Scene change data:
____________
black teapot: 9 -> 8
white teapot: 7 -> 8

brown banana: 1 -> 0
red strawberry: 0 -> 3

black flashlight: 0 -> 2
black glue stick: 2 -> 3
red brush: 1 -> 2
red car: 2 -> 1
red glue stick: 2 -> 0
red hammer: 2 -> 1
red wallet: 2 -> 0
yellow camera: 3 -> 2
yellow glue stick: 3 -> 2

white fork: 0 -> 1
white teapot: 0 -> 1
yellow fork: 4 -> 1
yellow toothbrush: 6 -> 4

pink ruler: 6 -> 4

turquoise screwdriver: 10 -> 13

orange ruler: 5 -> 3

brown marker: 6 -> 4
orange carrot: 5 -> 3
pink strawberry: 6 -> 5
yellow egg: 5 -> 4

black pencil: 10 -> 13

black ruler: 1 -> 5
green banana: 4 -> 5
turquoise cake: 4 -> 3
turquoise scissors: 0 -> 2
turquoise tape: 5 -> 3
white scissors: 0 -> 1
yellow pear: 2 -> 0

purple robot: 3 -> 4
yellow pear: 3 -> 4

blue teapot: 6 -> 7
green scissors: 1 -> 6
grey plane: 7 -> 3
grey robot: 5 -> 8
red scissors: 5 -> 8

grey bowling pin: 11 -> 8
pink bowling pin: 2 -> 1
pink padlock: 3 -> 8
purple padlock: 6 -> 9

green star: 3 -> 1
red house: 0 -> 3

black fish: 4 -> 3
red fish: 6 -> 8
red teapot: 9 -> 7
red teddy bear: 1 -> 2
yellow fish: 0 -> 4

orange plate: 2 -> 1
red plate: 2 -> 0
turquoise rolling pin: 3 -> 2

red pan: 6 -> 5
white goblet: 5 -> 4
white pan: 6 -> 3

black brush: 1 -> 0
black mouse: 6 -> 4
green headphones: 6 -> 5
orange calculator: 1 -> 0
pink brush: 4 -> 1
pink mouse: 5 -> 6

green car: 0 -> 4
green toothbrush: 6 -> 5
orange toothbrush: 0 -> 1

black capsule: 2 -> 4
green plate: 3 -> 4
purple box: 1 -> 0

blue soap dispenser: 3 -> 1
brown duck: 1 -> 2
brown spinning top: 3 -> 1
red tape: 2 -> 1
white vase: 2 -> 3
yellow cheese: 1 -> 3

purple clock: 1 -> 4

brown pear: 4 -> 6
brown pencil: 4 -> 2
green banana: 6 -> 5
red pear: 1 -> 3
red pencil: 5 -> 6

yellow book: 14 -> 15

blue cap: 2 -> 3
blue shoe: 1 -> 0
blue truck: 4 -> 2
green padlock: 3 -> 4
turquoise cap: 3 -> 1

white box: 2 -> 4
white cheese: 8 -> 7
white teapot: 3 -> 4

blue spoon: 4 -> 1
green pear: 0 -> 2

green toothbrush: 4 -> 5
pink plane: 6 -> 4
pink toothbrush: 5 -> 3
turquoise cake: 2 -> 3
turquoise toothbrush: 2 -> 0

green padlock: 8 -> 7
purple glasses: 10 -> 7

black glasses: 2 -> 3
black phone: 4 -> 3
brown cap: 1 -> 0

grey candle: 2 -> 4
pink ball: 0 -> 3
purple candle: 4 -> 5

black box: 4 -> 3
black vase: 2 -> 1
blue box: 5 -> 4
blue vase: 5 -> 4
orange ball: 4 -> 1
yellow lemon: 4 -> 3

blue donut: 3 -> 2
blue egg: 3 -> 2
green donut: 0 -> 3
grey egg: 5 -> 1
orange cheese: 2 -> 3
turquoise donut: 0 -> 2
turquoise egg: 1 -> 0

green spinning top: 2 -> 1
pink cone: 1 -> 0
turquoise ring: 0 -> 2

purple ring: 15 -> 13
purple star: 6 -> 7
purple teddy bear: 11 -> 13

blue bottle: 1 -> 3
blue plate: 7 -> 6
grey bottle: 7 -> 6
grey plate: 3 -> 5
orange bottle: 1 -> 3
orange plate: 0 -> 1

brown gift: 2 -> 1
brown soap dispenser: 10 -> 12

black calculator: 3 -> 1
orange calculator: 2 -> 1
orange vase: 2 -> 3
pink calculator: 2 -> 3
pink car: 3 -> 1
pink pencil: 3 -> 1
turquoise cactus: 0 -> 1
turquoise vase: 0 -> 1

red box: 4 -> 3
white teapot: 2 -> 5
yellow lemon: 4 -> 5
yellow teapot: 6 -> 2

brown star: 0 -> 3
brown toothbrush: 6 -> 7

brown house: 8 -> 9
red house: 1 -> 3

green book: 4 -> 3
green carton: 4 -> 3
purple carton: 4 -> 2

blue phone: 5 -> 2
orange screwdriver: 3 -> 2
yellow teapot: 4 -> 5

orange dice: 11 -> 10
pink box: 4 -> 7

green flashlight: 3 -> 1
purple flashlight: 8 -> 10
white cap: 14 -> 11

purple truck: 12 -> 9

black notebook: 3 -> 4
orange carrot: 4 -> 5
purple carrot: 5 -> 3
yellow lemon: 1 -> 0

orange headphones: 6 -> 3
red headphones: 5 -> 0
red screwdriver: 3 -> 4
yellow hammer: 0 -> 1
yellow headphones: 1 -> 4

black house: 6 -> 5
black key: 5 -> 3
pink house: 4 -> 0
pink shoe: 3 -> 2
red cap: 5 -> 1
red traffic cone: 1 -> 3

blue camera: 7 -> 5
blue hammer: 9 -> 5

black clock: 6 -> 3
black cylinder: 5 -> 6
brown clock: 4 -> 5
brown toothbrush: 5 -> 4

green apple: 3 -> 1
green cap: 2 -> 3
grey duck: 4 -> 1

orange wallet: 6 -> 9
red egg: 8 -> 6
____________
Exercise prompt: Word for word, restate the lines above from the line containing "orange ball: 4 -> 1" through the line containing "purple ring: 15 -> 13", with both included and nothing else.

Task response:
orange ball: 4 -> 1
yellow lemon: 4 -> 3

blue donut: 3 -> 2
blue egg: 3 -> 2
green donut: 0 -> 3
grey egg: 5 -> 1
orange cheese: 2 -> 3
turquoise donut: 0 -> 2
turquoise egg: 1 -> 0

green spinning top: 2 -> 1
pink cone: 1 -> 0
turquoise ring: 0 -> 2

purple ring: 15 -> 13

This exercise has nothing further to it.